Data for this exercise:
----
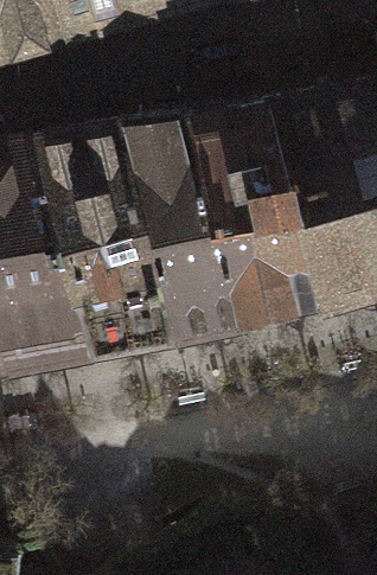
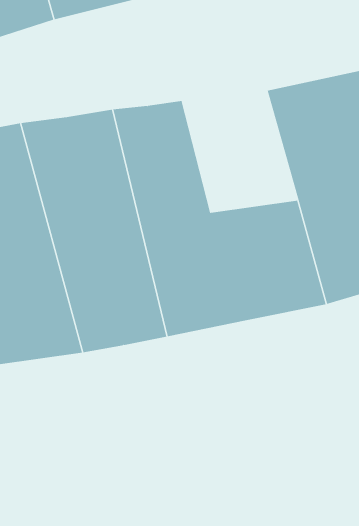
building: [186,109,296,225] -> none

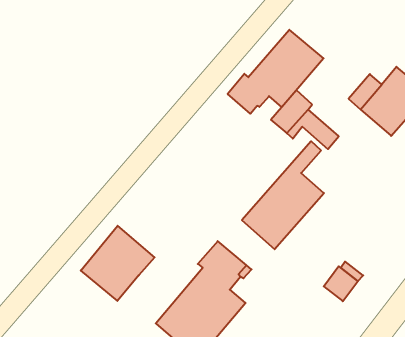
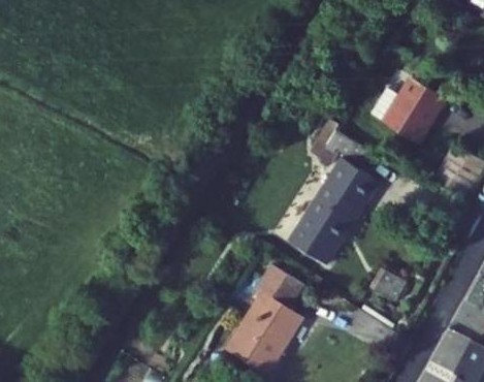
building: [228,30,324,114] -> none
building: none -> [338,164,378,203]
building: [81,226,155,301] -> none

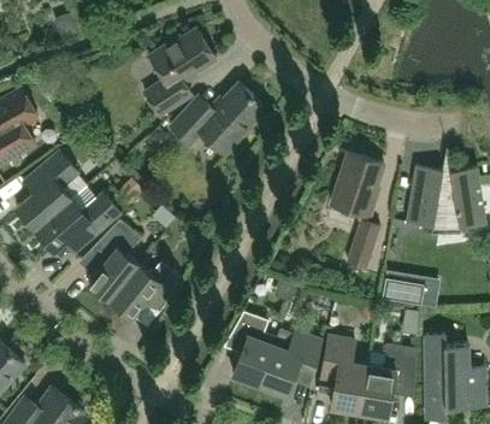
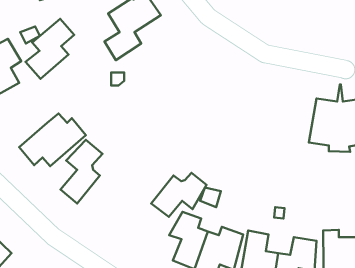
building: [170,83,262,155] -> none
building: [14,152,77,229] -> [25,19,74,79]
building: [330,153,383,270] -> none
building: [108,261,179,318] -> [151,173,206,217]
building: [380,277,424,306] -> none

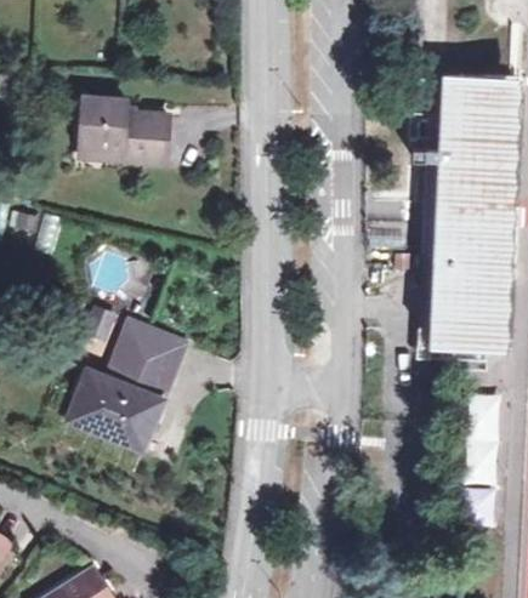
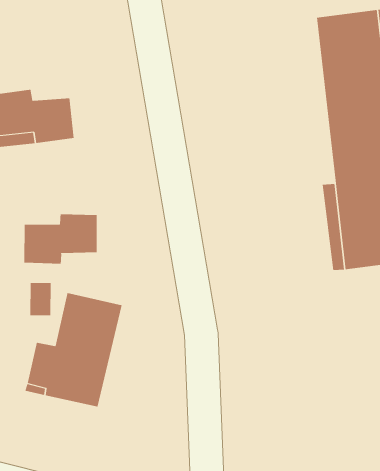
building: none -> [24,213,97,264]

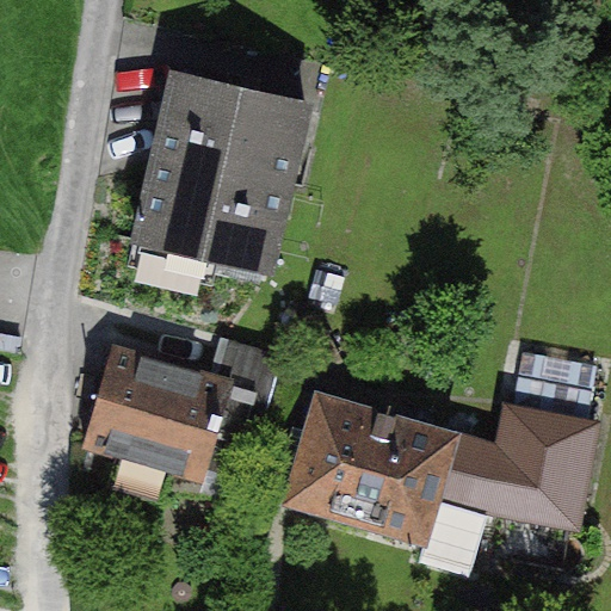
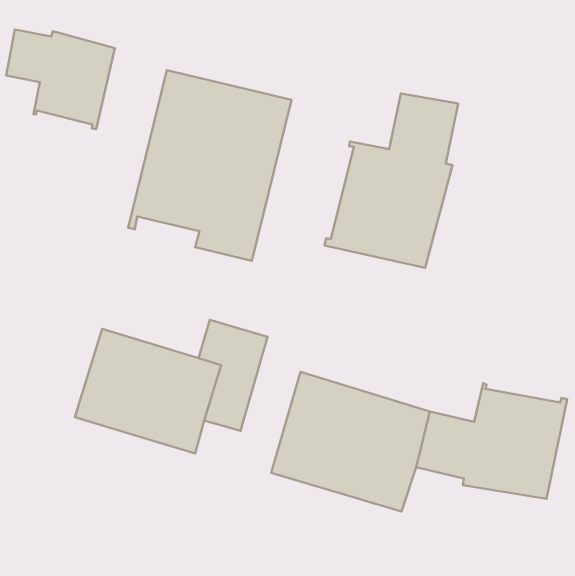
building: none -> [6,30,115,129]
building: none -> [324,94,458,268]

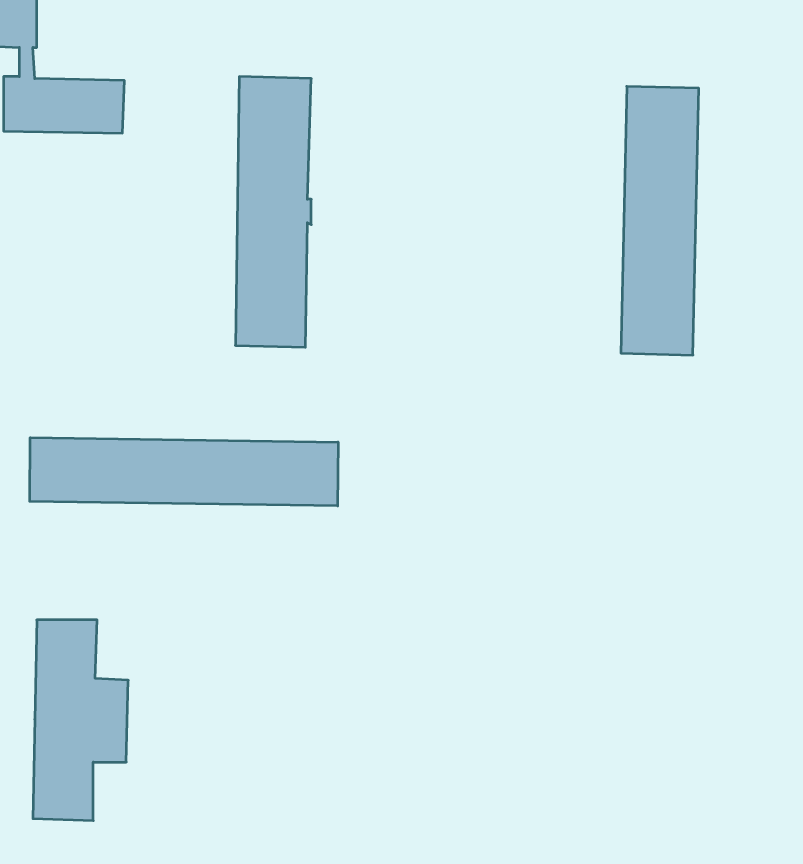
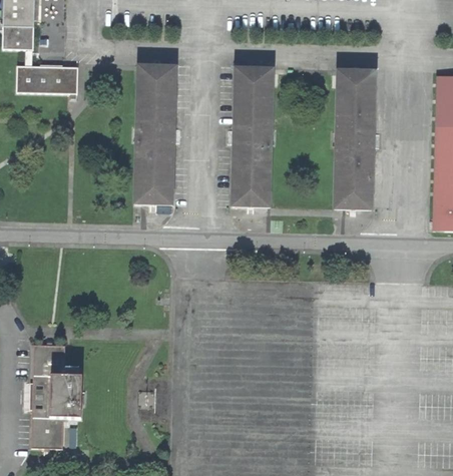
building: none -> [232,68,274,205]
building: [30,438,338,506] -> none

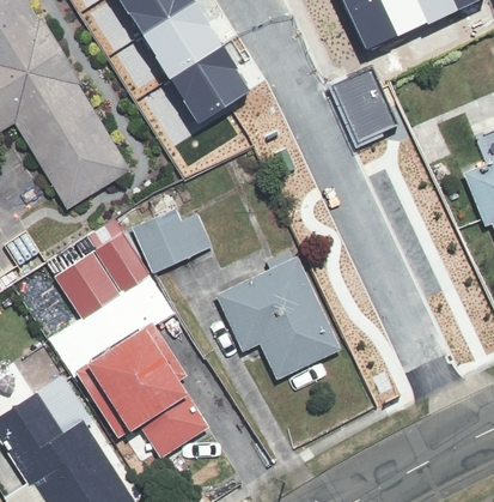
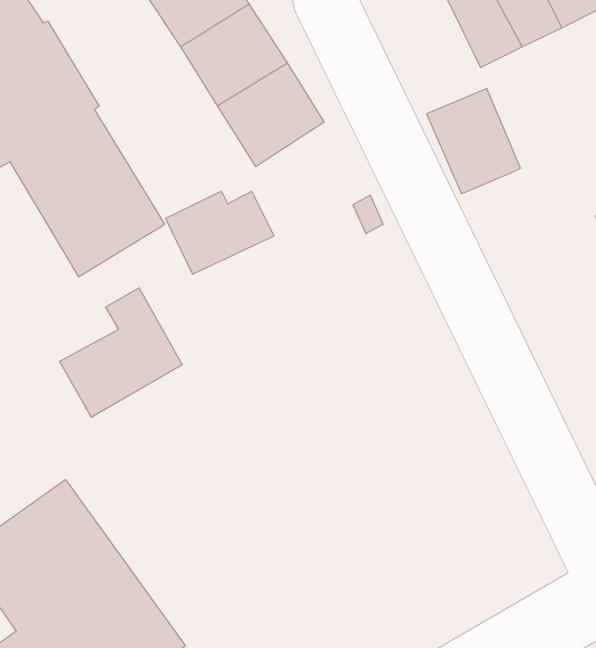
building: [132,216,213,278] -> [166,191,274,274]
building: [209,218,346,383] -> none
building: [80,316,206,454] -> none

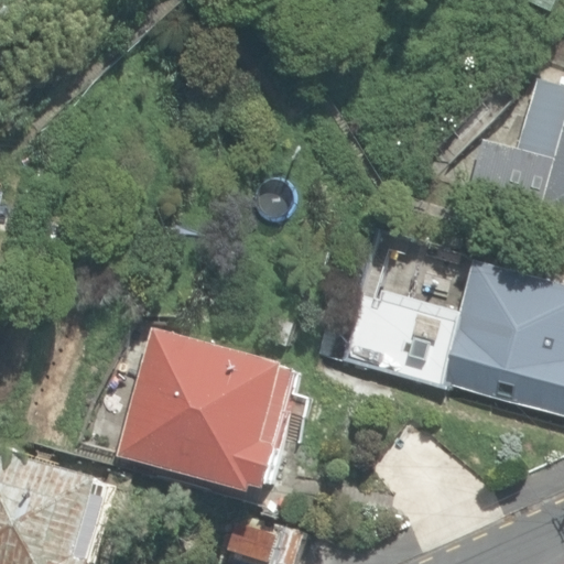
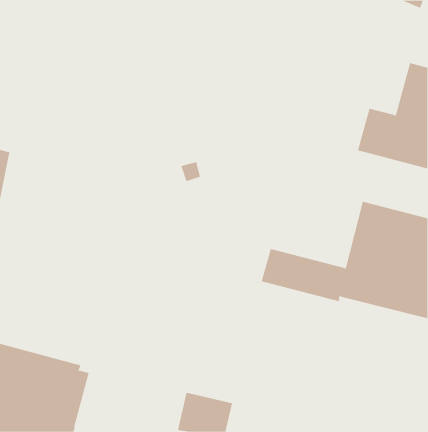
building: [118,326,303,489] -> none

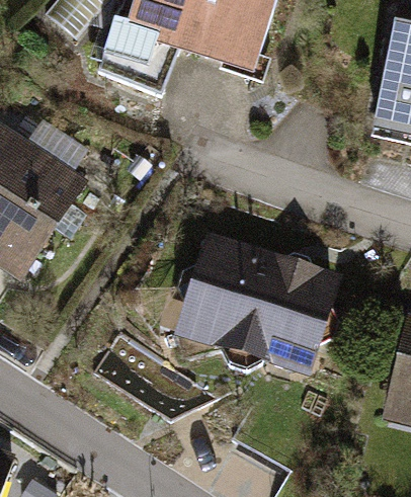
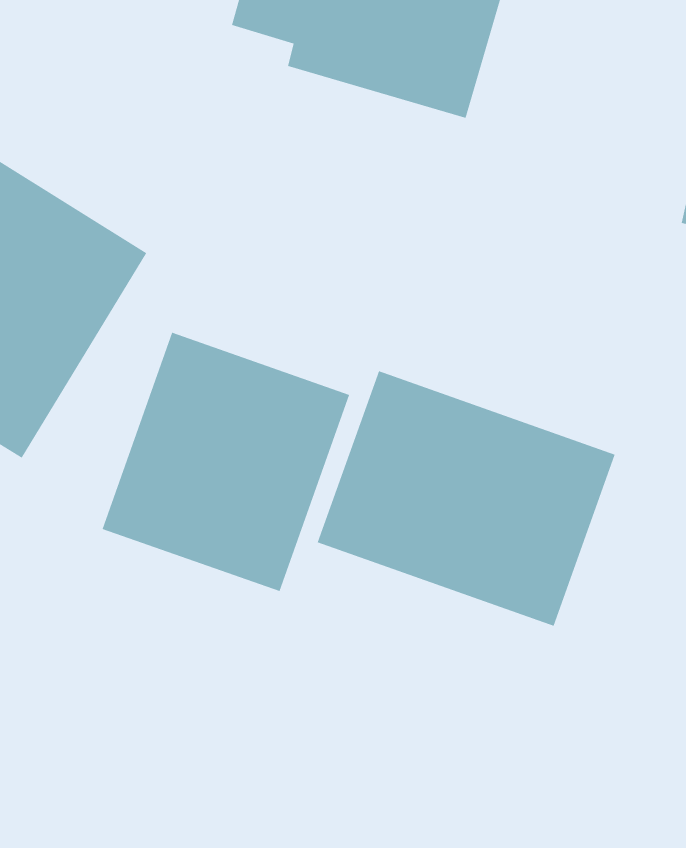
building: none -> [102,332,350,592]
----
Activity: Print the full listing above exactly. Pictures stay out of the copy.

Exercise result:
building: [186,109,296,225] -> none

building: [228,30,324,114] -> none
building: none -> [338,164,378,203]
building: [81,226,155,301] -> none

building: [170,83,262,155] -> none
building: [14,152,77,229] -> [25,19,74,79]
building: [330,153,383,270] -> none
building: [108,261,179,318] -> [151,173,206,217]
building: [380,277,424,306] -> none

building: none -> [24,213,97,264]

building: none -> [6,30,115,129]
building: none -> [324,94,458,268]

building: none -> [232,68,274,205]
building: [30,438,338,506] -> none

building: [132,216,213,278] -> [166,191,274,274]
building: [209,218,346,383] -> none
building: [80,316,206,454] -> none

building: [118,326,303,489] -> none

building: none -> [102,332,350,592]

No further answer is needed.